Start of Block
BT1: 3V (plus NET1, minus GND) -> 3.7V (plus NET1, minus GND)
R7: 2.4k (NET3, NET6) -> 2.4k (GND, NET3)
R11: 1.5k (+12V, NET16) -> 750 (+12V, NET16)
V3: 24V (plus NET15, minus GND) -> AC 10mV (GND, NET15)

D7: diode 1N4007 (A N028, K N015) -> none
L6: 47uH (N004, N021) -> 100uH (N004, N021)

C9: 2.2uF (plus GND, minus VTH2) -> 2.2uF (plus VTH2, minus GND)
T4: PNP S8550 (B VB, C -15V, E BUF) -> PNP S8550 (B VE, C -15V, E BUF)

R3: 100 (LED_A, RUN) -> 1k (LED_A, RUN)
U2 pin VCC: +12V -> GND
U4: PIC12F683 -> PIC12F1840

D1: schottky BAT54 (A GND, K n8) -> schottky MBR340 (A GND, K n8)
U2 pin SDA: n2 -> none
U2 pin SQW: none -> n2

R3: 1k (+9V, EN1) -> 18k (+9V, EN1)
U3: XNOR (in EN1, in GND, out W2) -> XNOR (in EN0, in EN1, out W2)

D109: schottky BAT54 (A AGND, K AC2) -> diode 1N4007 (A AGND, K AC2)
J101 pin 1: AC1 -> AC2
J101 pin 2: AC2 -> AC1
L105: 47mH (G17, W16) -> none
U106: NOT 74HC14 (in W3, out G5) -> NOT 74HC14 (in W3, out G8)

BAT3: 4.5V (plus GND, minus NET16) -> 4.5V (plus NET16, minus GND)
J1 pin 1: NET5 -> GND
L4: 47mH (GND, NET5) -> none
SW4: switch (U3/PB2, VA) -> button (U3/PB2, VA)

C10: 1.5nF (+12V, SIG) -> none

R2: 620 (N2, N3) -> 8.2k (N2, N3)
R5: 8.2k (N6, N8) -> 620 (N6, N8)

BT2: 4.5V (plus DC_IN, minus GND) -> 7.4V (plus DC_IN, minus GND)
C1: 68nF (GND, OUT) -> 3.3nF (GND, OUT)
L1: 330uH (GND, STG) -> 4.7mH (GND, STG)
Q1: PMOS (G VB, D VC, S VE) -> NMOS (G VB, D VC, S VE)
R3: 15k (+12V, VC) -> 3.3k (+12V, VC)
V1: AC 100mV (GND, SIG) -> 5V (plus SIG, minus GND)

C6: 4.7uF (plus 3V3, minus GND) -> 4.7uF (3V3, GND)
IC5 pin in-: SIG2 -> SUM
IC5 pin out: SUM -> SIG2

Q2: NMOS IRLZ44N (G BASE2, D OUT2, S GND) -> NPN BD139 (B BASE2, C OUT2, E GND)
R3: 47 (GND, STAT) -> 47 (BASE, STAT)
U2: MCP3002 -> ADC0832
End of Block
## [YOUR ASSIGNMENT]
Each line from the one that contains "IC5 pin in-: SIG2 -> SUM" through the end of the records must be repeated exactly. No other line belongs in the answer.

## [EXERCISE OUTPUT]
IC5 pin in-: SIG2 -> SUM
IC5 pin out: SUM -> SIG2

Q2: NMOS IRLZ44N (G BASE2, D OUT2, S GND) -> NPN BD139 (B BASE2, C OUT2, E GND)
R3: 47 (GND, STAT) -> 47 (BASE, STAT)
U2: MCP3002 -> ADC0832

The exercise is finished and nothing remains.